WORK TO COMPLETE :: Lines that contain "orange" are to be copied from the material, every one of them.

SOURCE DATA ::
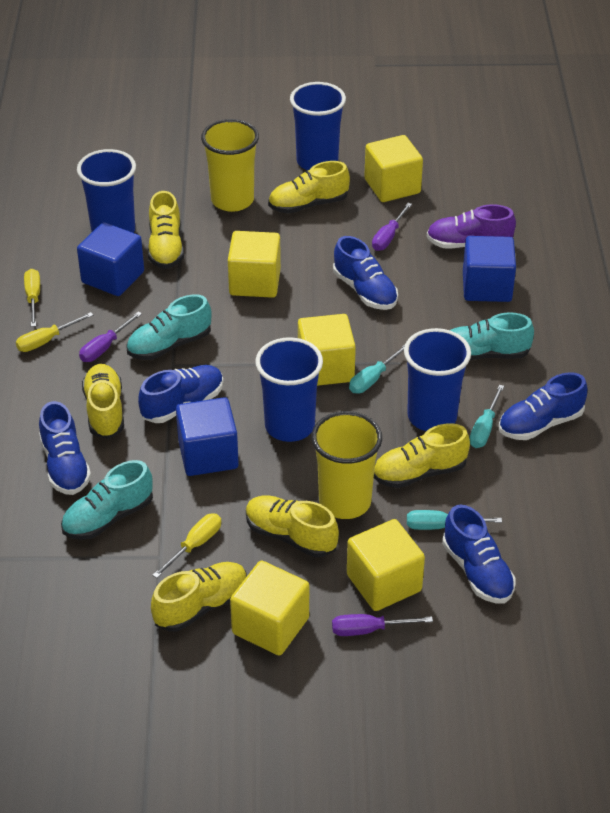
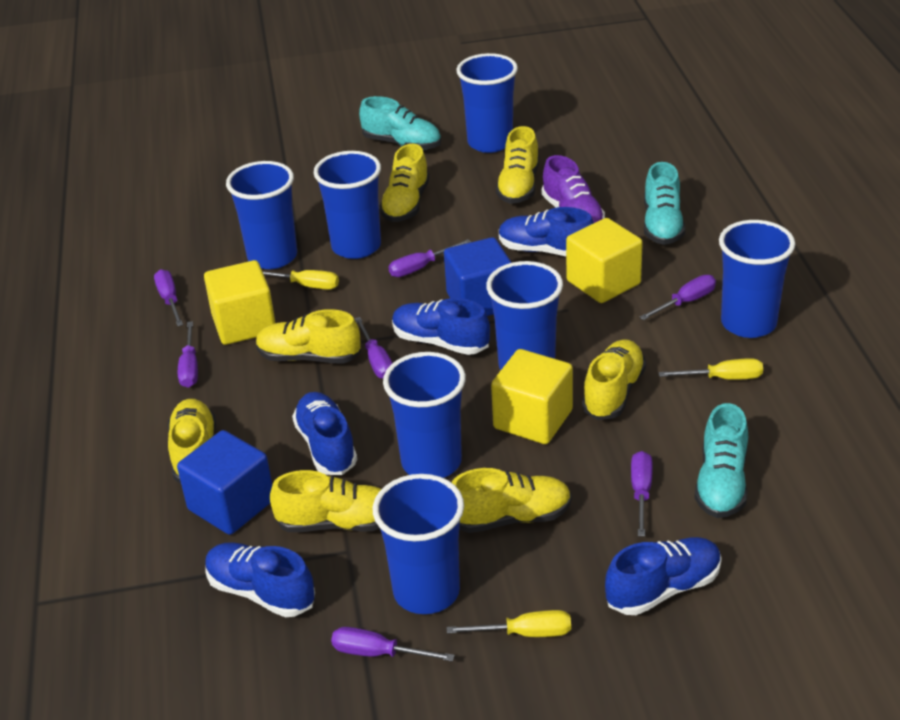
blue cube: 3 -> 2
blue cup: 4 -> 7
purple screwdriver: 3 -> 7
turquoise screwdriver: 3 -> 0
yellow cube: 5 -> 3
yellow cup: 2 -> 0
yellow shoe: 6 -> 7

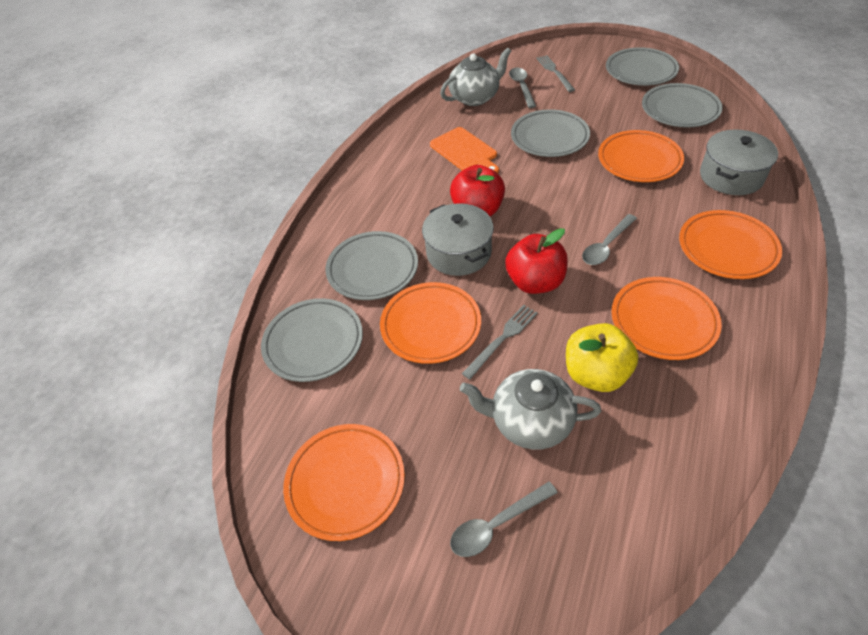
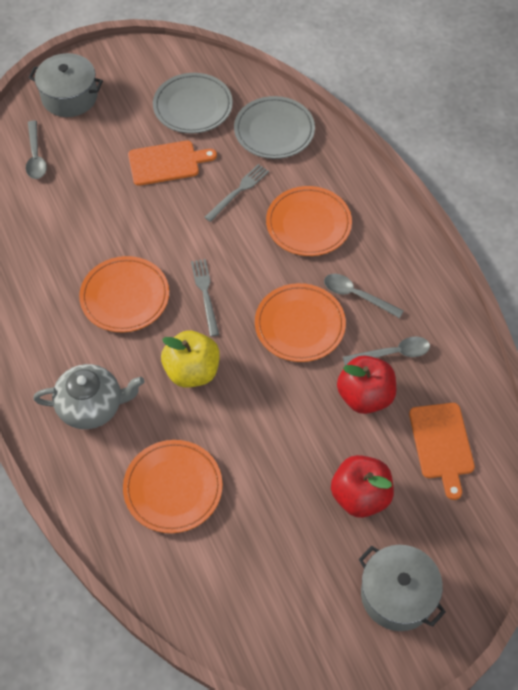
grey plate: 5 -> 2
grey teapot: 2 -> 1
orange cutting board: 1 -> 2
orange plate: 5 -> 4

FINAL ANSWER ::
orange cutting board: 1 -> 2
orange plate: 5 -> 4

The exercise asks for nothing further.